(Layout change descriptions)
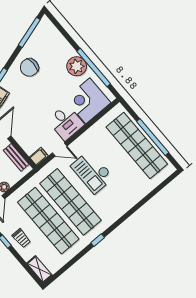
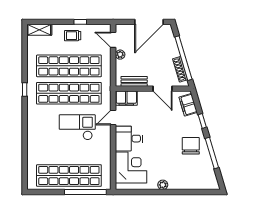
window: (29, 32) -> (212, 153), moved
plant: (77, 66) -> (163, 185), width x0.53, depth x0.53
window: (94, 68) -> (151, 192), removed
window: (153, 137) -> (85, 192), moved
filing cabinet: (39, 157) -> (126, 98), width x2.00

**WHAT TO DO**
Only a number is expected: the count of lines in the entries that include the string "window".

**WRITTEN ANSWER**
3